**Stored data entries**
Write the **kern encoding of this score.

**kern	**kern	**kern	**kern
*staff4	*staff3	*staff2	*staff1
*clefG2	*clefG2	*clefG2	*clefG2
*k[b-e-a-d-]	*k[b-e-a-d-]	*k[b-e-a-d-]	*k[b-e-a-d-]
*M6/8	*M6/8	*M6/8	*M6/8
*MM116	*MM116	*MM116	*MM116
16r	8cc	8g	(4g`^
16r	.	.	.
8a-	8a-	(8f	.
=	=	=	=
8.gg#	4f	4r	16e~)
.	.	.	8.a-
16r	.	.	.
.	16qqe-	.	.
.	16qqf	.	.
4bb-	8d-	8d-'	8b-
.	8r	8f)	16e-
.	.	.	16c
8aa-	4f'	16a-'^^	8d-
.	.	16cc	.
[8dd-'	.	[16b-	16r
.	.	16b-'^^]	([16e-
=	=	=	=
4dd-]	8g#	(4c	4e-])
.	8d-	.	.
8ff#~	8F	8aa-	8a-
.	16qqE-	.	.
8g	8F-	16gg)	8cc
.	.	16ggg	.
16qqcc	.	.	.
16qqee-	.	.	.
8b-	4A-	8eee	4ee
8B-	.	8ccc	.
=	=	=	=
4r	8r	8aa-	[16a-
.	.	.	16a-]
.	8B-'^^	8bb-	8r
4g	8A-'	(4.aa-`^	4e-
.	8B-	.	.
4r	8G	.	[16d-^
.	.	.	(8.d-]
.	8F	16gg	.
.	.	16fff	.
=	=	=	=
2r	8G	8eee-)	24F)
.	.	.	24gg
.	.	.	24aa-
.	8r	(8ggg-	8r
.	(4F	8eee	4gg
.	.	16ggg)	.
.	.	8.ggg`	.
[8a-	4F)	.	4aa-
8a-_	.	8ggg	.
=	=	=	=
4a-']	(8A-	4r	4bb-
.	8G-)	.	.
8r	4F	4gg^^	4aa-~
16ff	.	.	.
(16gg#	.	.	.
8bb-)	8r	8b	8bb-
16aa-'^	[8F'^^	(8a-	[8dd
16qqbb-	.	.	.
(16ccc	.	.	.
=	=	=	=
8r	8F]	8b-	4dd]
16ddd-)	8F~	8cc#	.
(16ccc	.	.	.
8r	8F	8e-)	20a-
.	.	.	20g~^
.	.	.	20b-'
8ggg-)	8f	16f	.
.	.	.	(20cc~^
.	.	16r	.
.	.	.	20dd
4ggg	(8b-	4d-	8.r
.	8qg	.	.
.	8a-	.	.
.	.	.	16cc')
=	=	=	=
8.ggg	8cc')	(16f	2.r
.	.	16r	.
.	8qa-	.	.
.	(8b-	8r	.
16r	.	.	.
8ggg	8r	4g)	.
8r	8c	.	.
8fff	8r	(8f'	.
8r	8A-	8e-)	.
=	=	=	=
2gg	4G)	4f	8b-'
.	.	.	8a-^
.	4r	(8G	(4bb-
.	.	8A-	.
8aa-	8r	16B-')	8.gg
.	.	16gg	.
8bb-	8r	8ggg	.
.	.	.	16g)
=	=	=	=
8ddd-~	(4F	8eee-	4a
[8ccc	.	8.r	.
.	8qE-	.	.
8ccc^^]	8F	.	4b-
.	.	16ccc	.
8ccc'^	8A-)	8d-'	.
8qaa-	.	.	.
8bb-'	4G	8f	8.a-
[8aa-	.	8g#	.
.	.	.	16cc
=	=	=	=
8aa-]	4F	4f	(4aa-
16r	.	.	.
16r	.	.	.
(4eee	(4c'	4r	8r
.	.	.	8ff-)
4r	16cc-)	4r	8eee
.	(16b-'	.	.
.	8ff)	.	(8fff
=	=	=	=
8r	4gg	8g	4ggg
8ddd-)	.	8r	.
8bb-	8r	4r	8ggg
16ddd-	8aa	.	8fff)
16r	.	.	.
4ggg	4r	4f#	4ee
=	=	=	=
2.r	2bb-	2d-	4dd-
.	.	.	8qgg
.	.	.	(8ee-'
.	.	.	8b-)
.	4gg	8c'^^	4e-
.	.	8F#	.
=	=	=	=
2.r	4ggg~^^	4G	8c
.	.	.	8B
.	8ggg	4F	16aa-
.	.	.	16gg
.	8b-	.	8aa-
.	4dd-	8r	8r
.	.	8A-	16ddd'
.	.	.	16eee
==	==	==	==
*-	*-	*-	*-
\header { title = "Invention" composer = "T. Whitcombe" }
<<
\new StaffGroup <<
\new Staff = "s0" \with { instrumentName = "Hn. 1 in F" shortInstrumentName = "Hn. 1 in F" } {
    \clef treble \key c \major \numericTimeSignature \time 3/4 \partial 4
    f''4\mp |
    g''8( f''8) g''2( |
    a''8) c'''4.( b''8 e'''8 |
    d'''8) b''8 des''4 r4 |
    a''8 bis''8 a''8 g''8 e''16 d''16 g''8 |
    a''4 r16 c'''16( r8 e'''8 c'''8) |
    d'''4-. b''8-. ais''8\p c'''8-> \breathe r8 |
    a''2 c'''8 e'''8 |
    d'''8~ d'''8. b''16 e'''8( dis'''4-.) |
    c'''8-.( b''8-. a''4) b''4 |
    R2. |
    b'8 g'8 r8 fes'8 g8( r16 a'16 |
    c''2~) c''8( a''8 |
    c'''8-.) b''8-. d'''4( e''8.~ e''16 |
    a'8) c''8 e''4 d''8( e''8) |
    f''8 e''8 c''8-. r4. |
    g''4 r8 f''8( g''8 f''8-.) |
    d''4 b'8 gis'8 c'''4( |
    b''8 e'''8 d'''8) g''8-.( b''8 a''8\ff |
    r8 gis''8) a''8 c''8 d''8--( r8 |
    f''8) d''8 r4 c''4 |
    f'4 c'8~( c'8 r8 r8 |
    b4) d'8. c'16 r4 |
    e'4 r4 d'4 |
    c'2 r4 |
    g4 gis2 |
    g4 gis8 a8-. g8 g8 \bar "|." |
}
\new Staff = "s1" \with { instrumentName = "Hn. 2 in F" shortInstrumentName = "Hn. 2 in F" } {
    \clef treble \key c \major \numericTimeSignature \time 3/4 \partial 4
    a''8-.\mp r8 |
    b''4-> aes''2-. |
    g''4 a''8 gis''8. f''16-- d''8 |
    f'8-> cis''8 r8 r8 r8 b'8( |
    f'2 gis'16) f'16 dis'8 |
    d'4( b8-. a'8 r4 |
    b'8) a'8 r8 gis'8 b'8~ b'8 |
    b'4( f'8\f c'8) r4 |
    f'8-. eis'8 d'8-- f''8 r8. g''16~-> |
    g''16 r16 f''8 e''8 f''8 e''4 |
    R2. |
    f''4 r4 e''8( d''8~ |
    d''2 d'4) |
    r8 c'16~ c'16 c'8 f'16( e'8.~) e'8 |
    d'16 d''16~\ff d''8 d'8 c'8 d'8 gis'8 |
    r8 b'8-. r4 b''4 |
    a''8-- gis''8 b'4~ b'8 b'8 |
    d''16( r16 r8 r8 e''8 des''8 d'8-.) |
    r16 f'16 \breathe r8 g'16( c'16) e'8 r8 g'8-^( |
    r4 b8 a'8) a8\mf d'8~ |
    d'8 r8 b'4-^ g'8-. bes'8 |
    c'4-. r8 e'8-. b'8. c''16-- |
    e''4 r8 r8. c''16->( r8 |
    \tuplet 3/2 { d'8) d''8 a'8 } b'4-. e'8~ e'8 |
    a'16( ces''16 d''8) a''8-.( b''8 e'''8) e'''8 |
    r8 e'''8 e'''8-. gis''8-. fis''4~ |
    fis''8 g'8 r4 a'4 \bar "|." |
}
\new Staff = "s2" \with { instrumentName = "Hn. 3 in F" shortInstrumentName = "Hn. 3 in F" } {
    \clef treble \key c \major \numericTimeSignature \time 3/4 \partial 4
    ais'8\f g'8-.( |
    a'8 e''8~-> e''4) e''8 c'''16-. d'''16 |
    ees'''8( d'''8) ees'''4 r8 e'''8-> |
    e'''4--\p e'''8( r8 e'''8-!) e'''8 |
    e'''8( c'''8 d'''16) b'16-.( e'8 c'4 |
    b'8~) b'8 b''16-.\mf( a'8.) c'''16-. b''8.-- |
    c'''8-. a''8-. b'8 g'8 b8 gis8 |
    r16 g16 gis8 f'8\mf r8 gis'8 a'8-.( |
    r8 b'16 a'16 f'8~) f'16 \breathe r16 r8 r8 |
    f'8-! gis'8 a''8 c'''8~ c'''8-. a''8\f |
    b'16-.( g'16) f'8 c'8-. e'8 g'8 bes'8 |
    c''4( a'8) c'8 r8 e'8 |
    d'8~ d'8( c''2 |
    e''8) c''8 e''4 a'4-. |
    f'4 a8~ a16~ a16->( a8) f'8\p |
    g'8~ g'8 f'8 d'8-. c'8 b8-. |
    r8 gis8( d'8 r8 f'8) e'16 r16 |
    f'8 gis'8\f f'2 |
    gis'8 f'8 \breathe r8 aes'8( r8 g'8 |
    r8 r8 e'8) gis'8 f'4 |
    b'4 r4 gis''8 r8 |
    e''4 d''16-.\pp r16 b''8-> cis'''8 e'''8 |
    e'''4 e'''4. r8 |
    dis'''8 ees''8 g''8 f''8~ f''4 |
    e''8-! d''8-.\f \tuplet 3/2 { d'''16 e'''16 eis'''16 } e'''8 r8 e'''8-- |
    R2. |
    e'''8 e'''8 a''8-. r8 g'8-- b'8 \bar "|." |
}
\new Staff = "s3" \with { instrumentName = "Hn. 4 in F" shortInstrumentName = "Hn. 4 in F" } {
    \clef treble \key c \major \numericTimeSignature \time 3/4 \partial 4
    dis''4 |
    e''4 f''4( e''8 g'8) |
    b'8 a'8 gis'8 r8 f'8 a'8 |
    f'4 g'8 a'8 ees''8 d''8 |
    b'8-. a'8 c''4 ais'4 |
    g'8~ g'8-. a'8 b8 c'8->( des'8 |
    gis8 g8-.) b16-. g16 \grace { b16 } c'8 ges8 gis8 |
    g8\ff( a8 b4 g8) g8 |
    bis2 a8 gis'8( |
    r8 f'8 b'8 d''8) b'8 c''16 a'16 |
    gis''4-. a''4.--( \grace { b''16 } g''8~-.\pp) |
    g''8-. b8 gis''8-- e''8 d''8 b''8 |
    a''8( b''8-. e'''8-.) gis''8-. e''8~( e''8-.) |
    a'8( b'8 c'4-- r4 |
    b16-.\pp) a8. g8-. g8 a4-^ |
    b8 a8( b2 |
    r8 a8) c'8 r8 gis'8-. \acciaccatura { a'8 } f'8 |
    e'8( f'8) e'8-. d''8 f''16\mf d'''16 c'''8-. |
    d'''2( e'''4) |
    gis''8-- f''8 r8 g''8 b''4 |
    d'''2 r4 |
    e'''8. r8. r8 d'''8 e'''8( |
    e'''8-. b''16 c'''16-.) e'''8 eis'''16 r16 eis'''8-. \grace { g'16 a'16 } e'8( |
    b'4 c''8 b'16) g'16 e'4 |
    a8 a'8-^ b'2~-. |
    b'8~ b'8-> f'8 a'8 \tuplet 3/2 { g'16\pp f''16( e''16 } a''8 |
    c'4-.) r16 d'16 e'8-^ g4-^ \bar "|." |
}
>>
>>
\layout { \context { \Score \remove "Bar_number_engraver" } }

**YOUR TASK**
Identify each line in the entries above that contains the string "breathe", and reproduce every such line in full.

**WRITTEN REPLY**
    d'''4-. b''8-. ais''8\p c'''8-> \breathe r8 |
    r16 f'16 \breathe r8 g'16( c'16) e'8 r8 g'8-^( |
    r8 b'16 a'16 f'8~) f'16 \breathe r16 r8 r8 |
    gis'8 f'8 \breathe r8 aes'8( r8 g'8 |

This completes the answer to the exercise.